═══ Data ═══
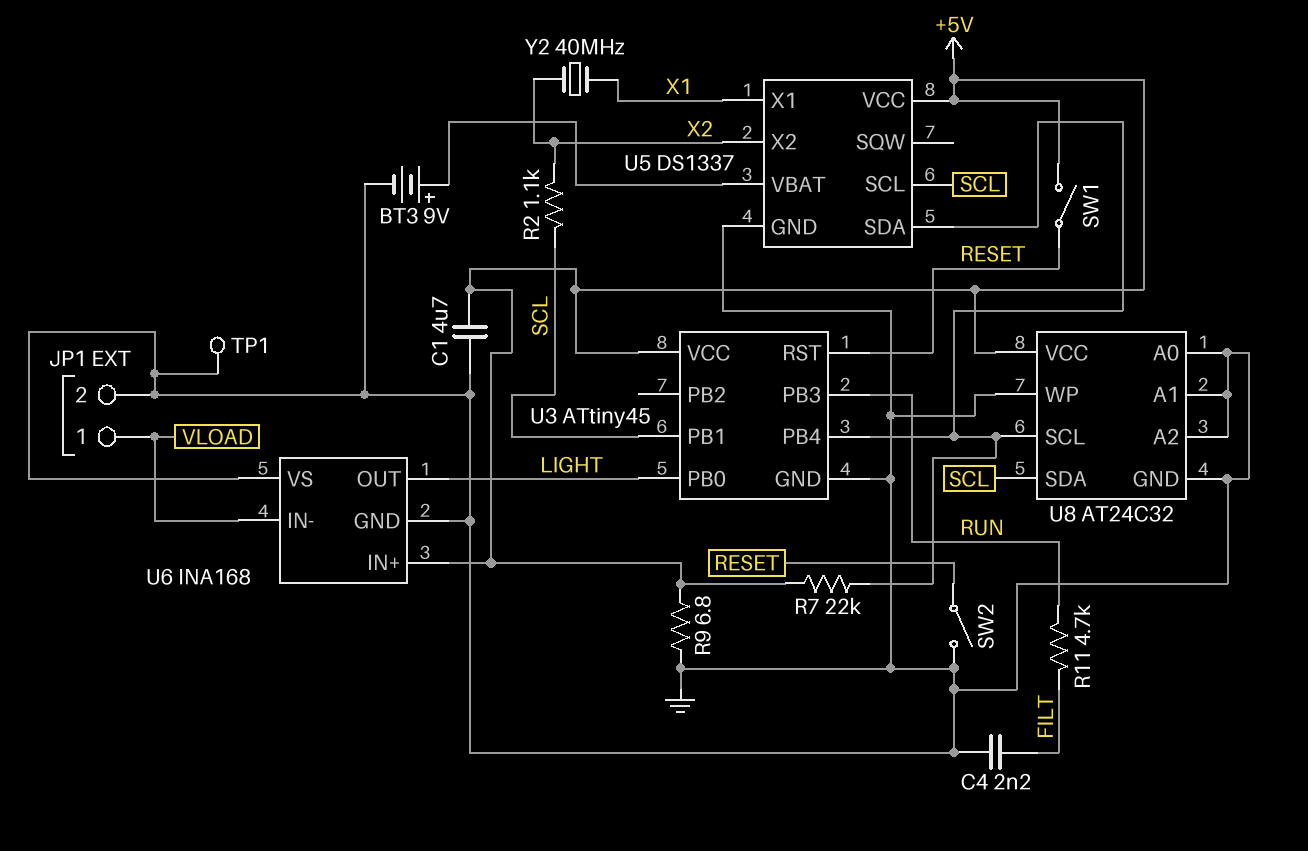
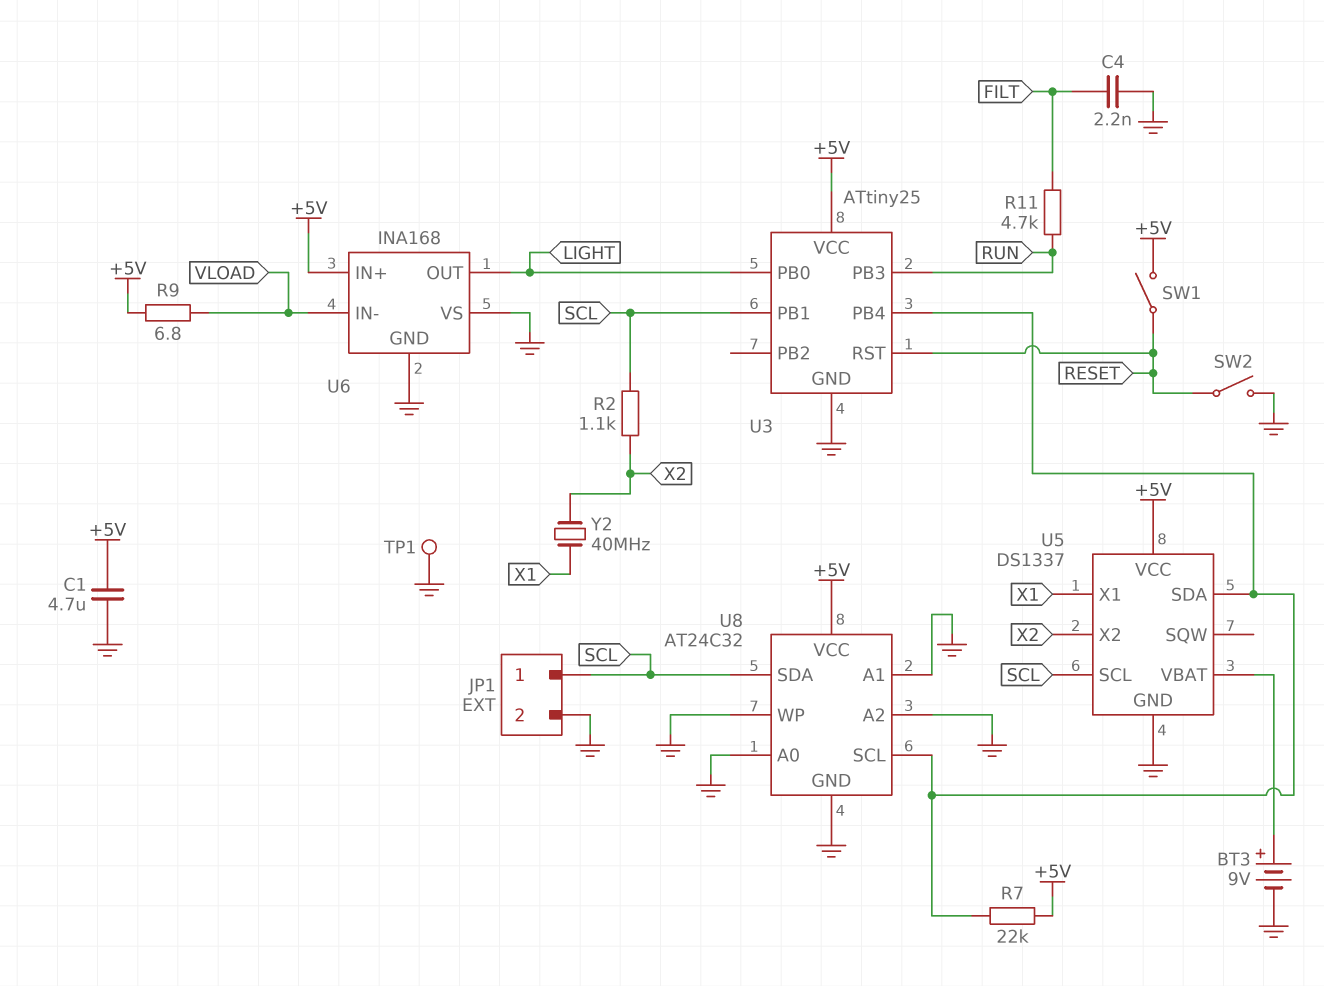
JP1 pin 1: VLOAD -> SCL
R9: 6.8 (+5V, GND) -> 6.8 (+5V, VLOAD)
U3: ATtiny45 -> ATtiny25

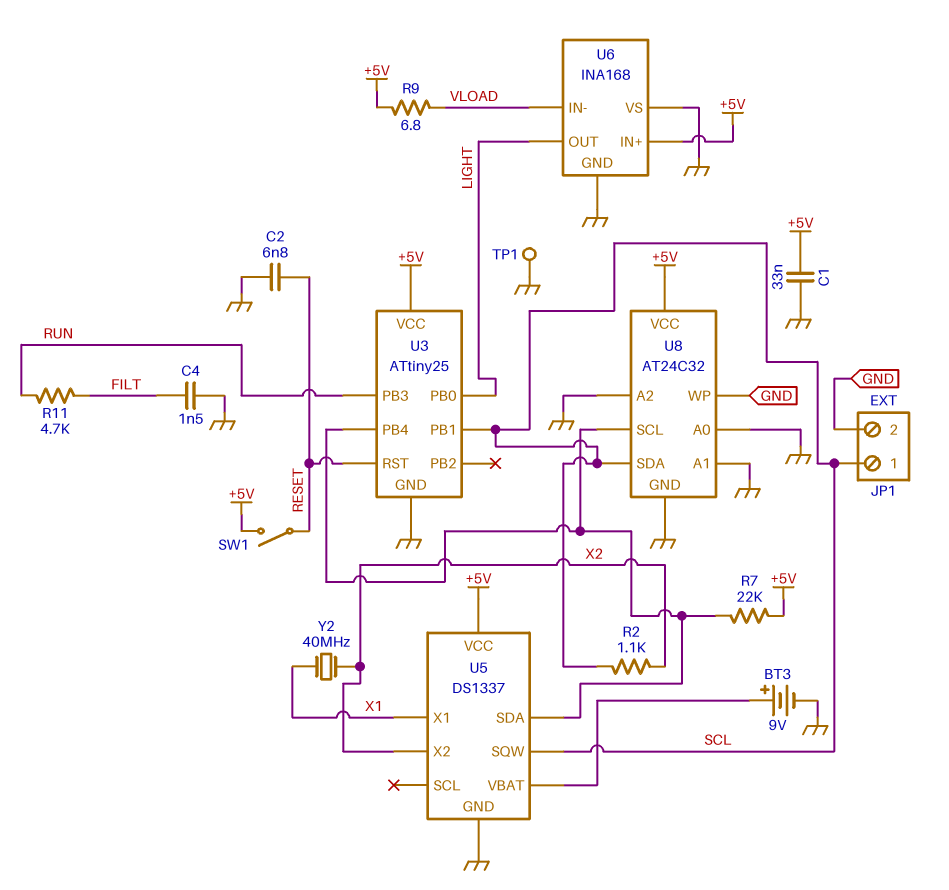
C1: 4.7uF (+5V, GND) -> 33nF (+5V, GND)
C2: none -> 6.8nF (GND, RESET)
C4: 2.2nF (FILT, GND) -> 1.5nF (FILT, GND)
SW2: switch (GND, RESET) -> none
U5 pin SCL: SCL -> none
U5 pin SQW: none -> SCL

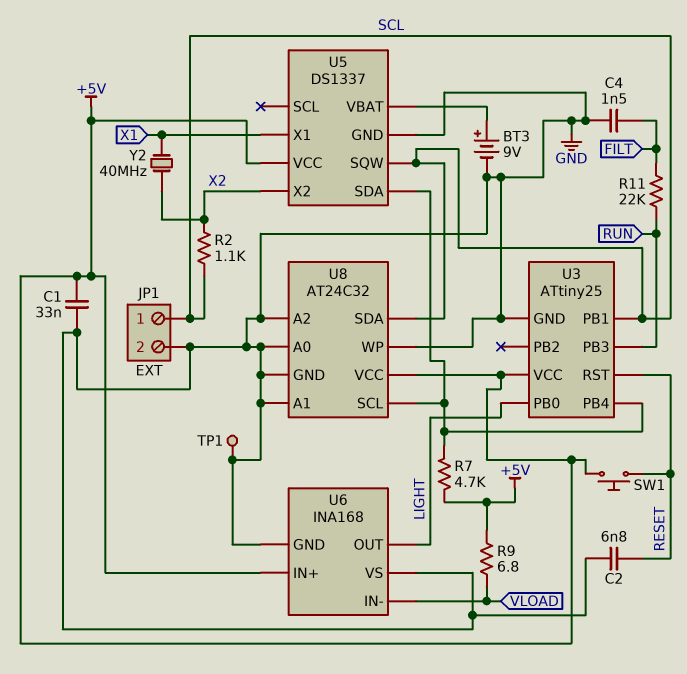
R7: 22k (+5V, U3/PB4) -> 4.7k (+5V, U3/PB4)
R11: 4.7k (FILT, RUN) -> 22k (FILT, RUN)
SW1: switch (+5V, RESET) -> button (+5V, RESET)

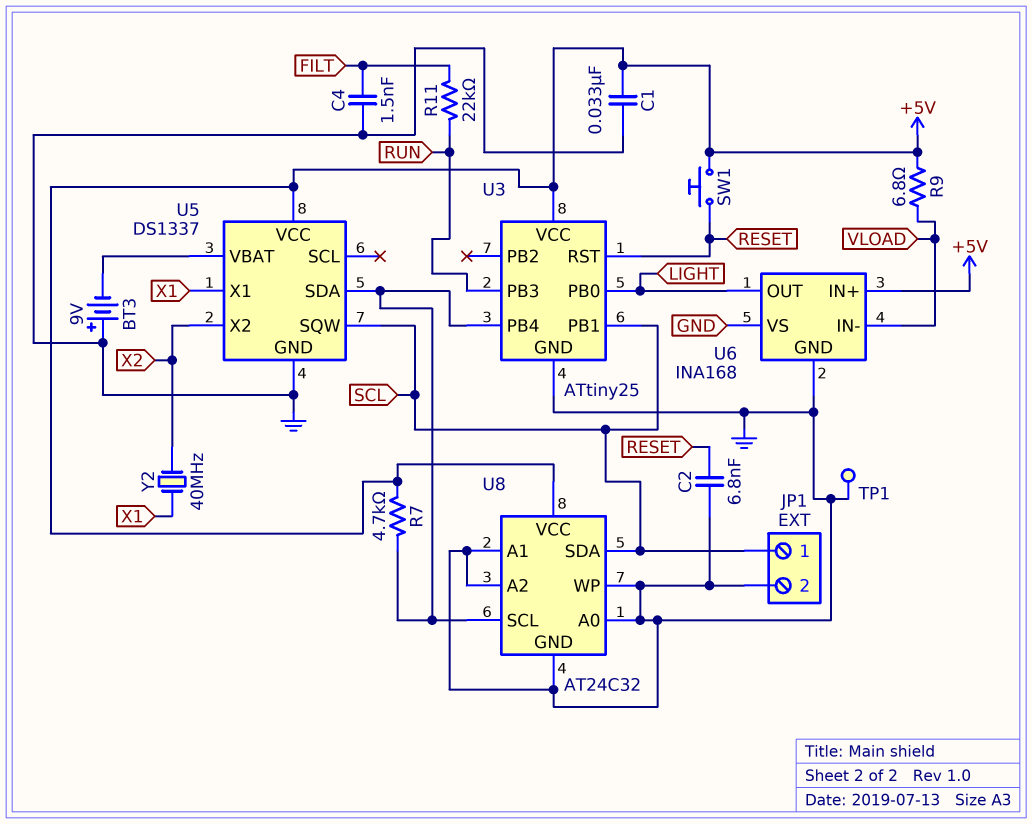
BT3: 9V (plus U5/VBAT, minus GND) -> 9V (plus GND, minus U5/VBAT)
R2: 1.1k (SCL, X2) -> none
═══
• _Exercise objective_: Word for word, retype all of the data above, but include no pictures.

• _Exercise answer_:
JP1 pin 1: VLOAD -> SCL
R9: 6.8 (+5V, GND) -> 6.8 (+5V, VLOAD)
U3: ATtiny45 -> ATtiny25

C1: 4.7uF (+5V, GND) -> 33nF (+5V, GND)
C2: none -> 6.8nF (GND, RESET)
C4: 2.2nF (FILT, GND) -> 1.5nF (FILT, GND)
SW2: switch (GND, RESET) -> none
U5 pin SCL: SCL -> none
U5 pin SQW: none -> SCL

R7: 22k (+5V, U3/PB4) -> 4.7k (+5V, U3/PB4)
R11: 4.7k (FILT, RUN) -> 22k (FILT, RUN)
SW1: switch (+5V, RESET) -> button (+5V, RESET)

BT3: 9V (plus U5/VBAT, minus GND) -> 9V (plus GND, minus U5/VBAT)
R2: 1.1k (SCL, X2) -> none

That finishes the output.